(Entries taken from a collection)
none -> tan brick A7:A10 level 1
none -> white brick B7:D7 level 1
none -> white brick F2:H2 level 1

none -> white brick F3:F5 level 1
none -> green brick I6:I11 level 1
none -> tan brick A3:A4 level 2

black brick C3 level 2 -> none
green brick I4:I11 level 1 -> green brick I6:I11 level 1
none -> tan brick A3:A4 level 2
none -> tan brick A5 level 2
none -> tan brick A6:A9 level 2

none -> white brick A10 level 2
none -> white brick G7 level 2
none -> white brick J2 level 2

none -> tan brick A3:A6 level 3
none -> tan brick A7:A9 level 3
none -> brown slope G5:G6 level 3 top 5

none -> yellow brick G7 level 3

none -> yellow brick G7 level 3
--
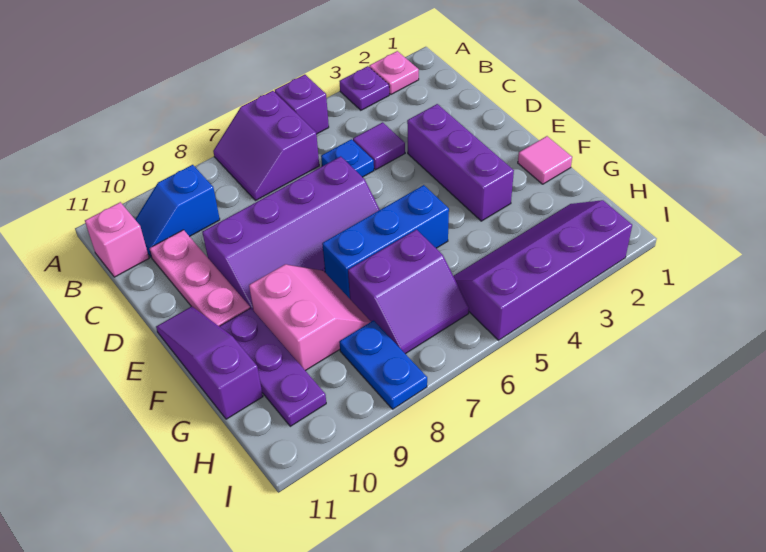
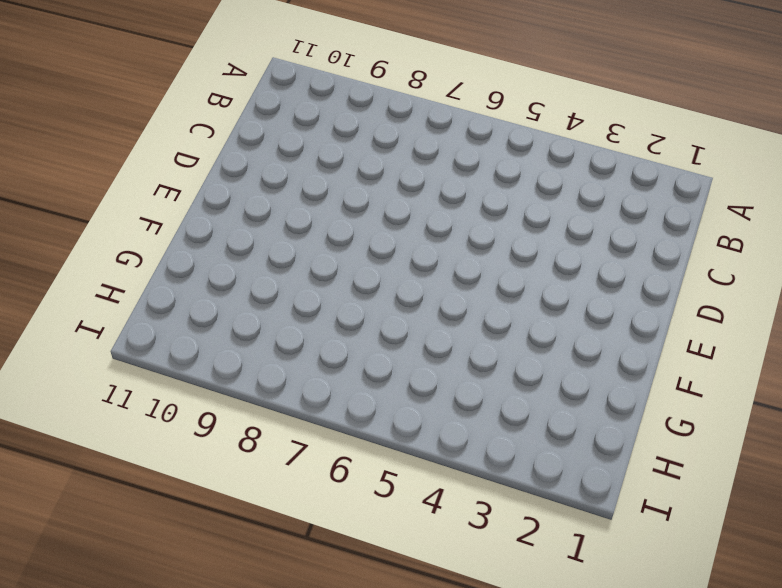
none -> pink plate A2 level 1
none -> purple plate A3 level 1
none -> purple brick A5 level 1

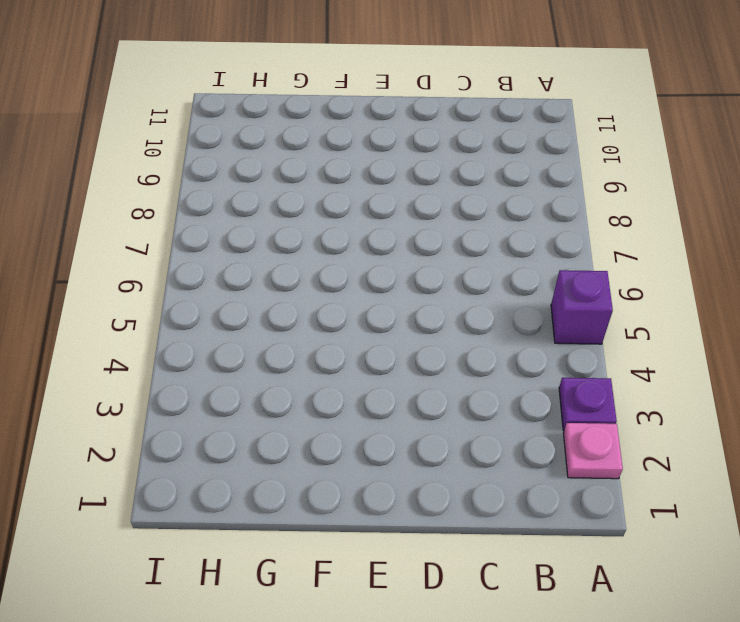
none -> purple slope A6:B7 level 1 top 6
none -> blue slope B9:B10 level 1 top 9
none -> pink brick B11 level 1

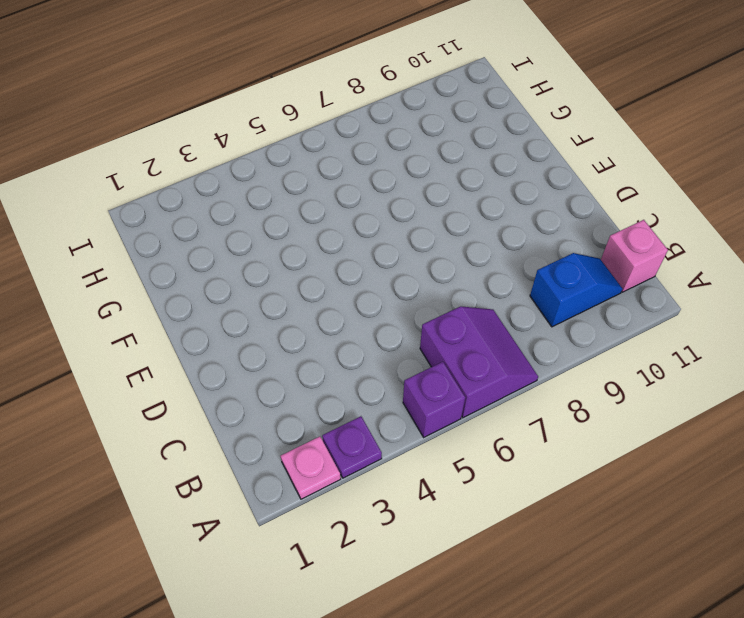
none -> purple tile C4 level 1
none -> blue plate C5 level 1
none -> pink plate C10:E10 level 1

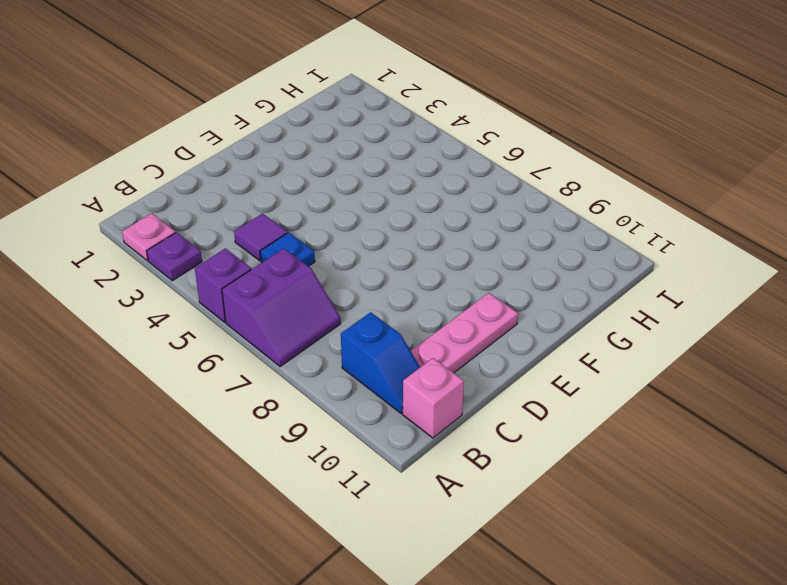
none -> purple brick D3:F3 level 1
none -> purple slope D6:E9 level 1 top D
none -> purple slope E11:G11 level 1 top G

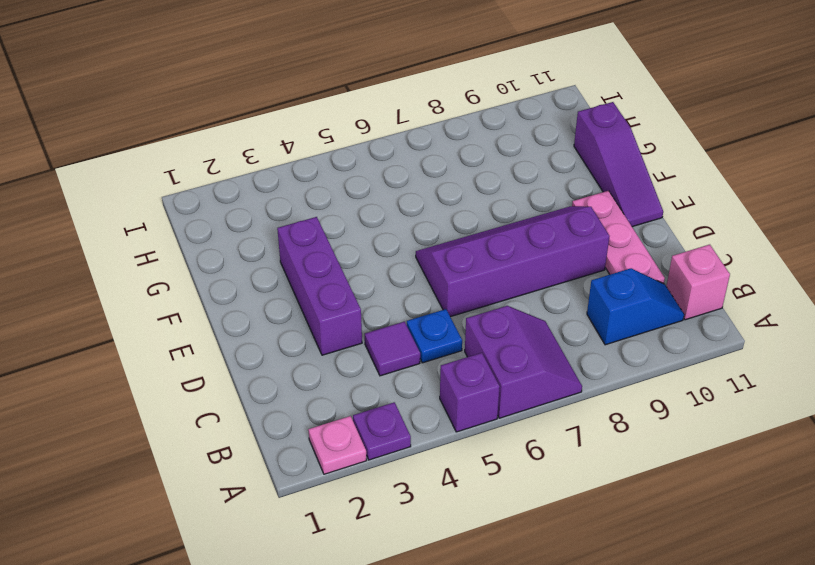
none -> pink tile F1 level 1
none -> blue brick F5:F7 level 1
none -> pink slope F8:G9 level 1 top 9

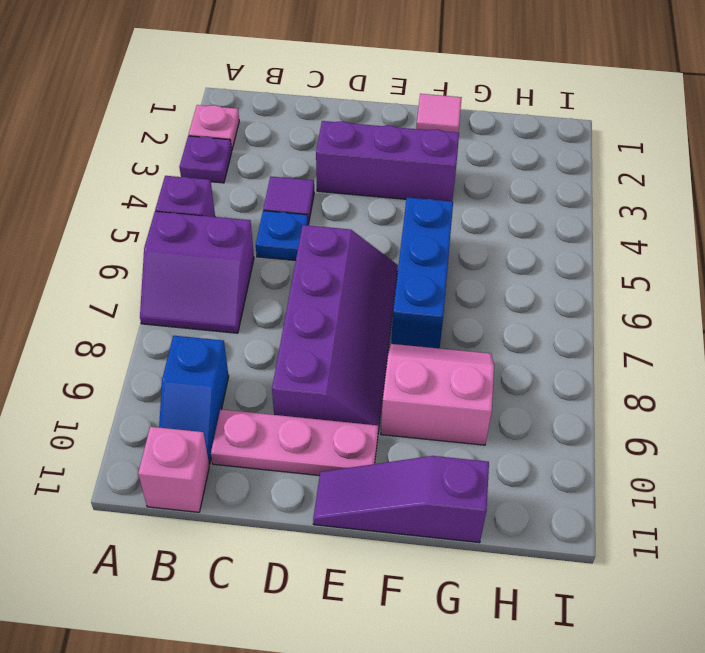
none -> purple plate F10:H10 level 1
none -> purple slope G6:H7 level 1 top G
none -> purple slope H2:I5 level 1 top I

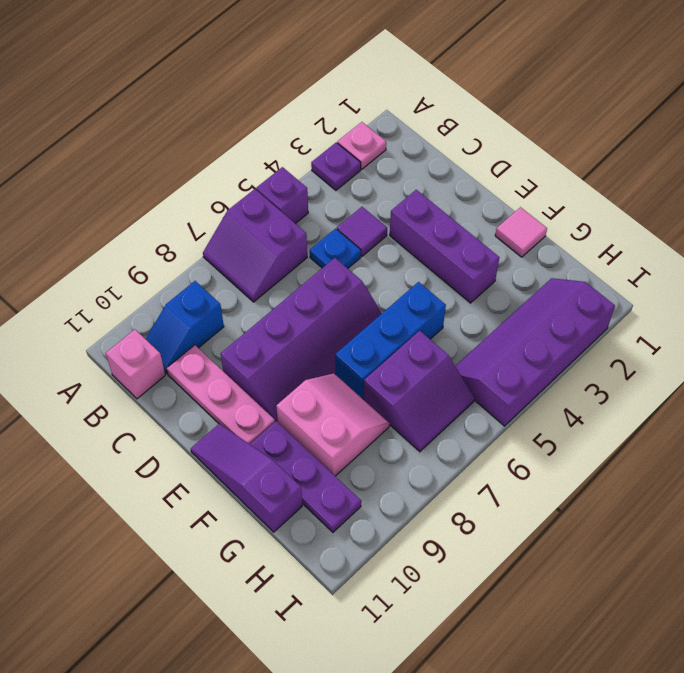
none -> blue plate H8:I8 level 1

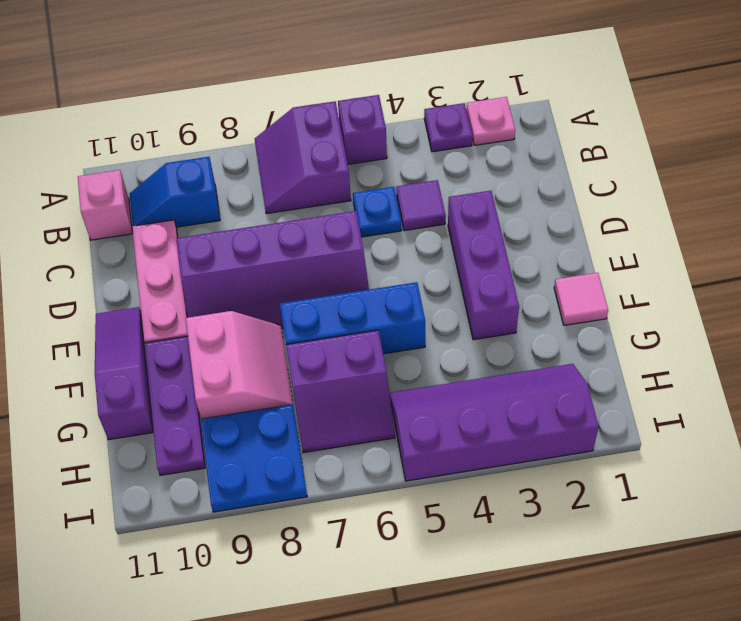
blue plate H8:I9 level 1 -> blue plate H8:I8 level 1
--
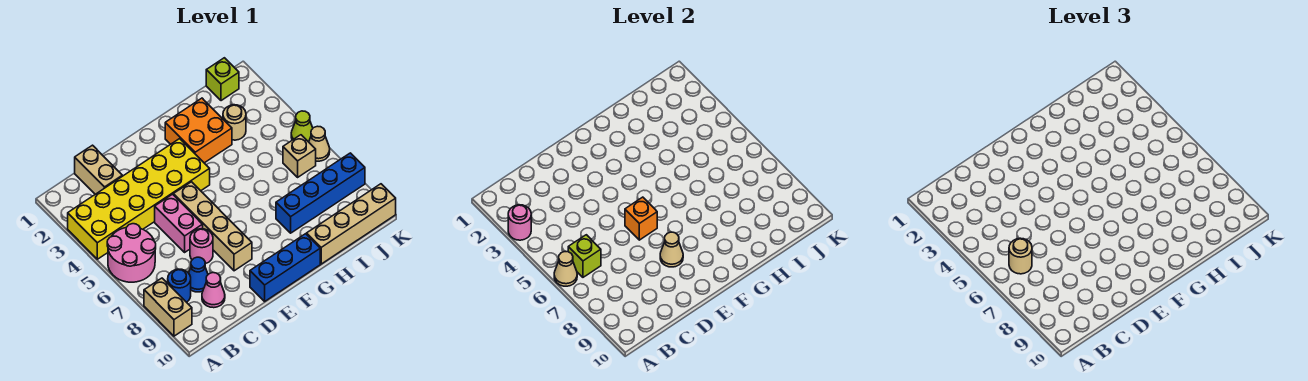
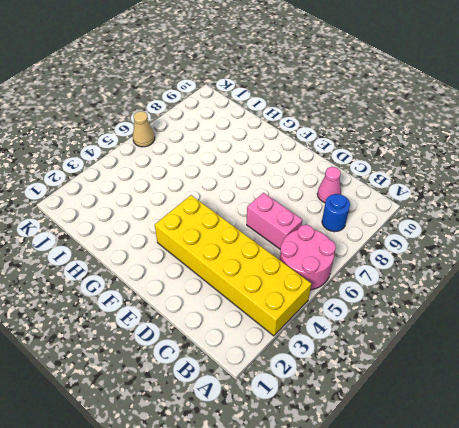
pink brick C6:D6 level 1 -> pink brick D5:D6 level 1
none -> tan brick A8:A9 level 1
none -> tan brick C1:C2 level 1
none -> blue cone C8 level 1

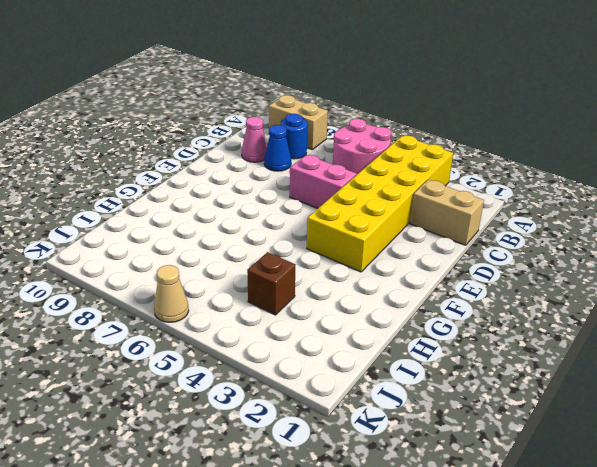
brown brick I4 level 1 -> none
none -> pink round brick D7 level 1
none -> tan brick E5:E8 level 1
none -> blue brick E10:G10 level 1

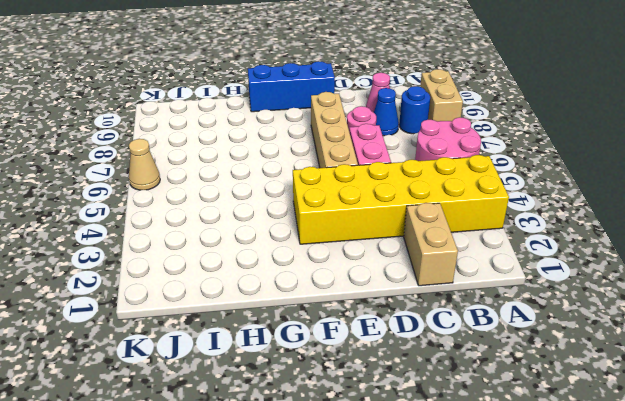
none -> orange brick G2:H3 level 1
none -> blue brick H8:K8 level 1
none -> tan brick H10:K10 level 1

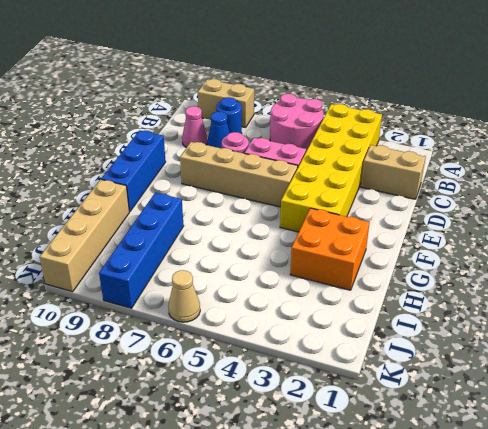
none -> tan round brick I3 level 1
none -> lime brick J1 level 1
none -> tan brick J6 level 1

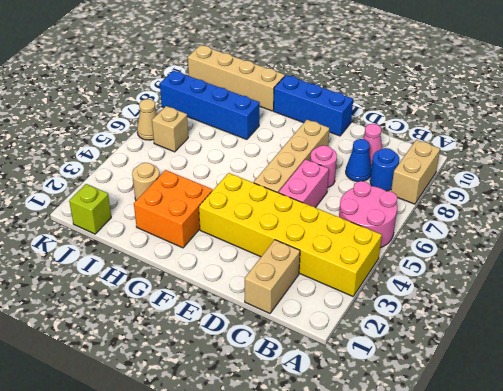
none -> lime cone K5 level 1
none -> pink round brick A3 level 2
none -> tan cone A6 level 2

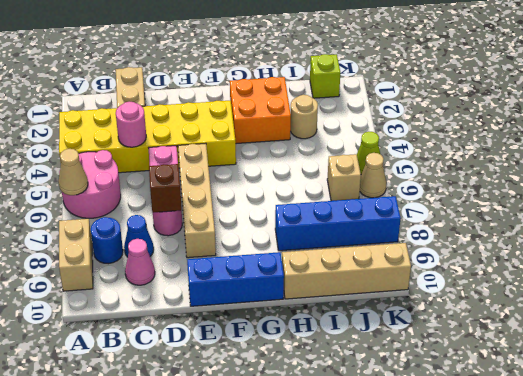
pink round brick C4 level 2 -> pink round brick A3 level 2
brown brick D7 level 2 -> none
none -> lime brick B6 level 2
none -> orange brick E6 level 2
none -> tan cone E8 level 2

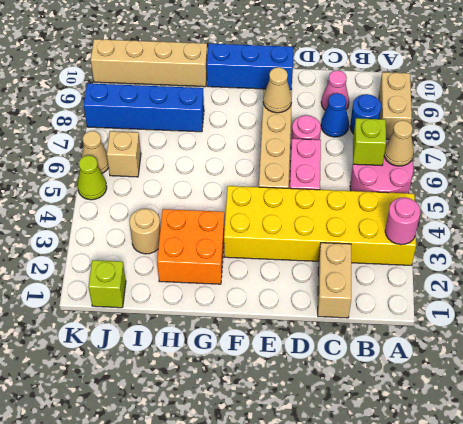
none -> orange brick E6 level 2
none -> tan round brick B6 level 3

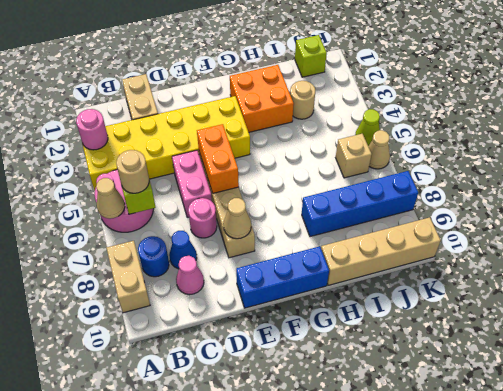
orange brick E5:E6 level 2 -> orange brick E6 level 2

● Work item
Report every line of the data above that contains the string "plate" by copying it in full.

● Output
none -> pink plate A2 level 1
none -> purple plate A3 level 1
none -> blue plate C5 level 1
none -> pink plate C10:E10 level 1
none -> purple plate F10:H10 level 1
none -> blue plate H8:I8 level 1
blue plate H8:I9 level 1 -> blue plate H8:I8 level 1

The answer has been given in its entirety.